BEGIN Study material

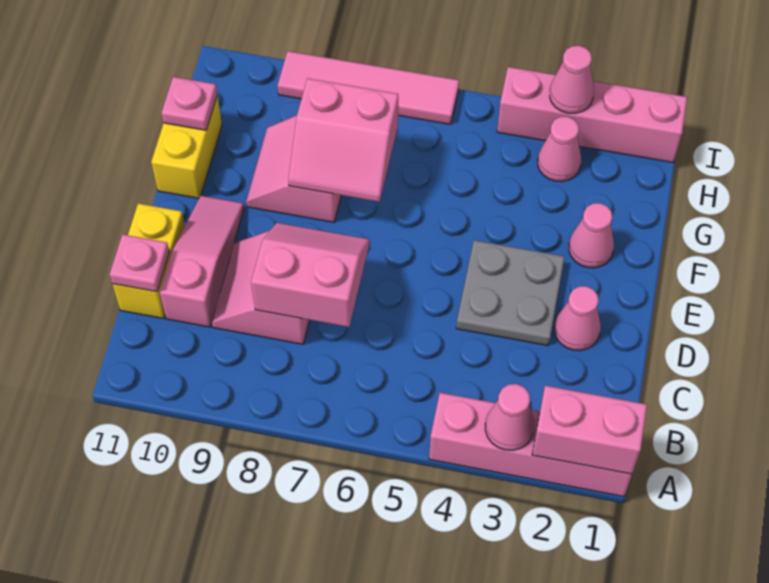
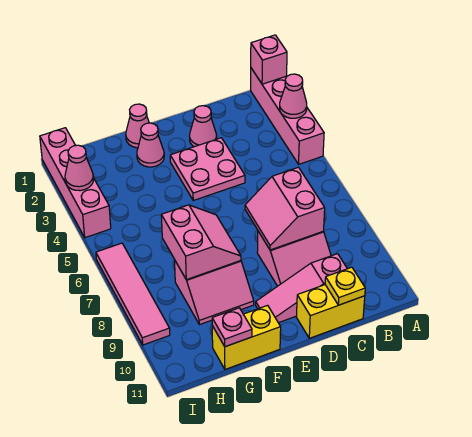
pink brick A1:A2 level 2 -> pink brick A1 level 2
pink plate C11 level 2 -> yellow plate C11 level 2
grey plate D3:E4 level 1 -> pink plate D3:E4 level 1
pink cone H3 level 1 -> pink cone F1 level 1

END Study material
BEGIN Study material

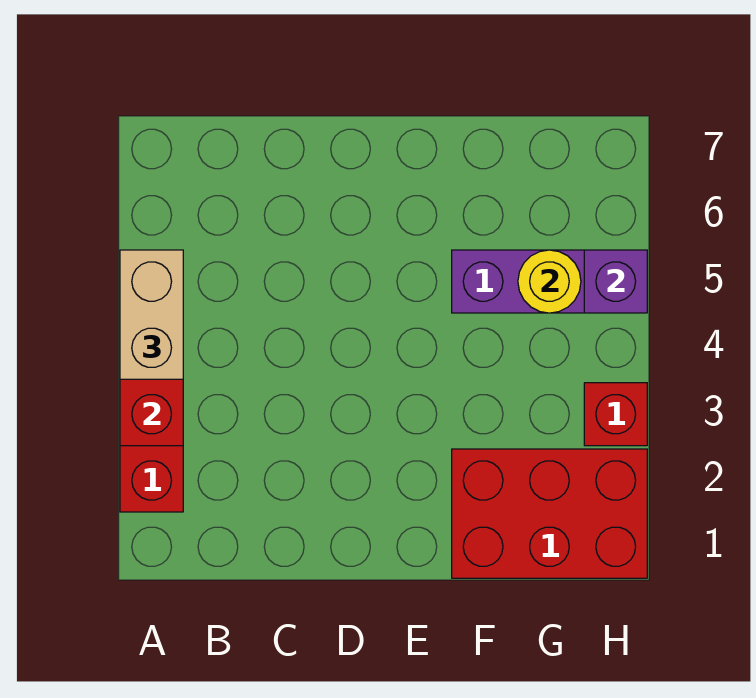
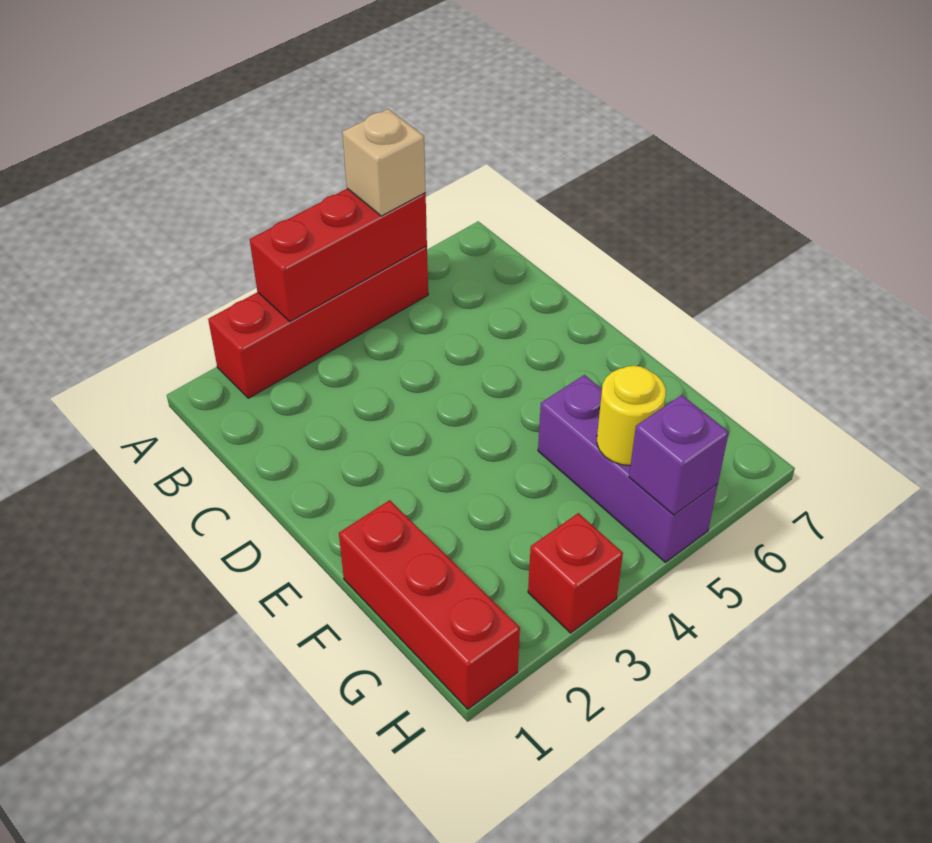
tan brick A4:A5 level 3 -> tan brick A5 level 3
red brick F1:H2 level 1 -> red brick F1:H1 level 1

END Study material

Find the string "brick" in the material above. Then copy each line that has it.

pink brick A1:A2 level 2 -> pink brick A1 level 2
tan brick A4:A5 level 3 -> tan brick A5 level 3
red brick F1:H2 level 1 -> red brick F1:H1 level 1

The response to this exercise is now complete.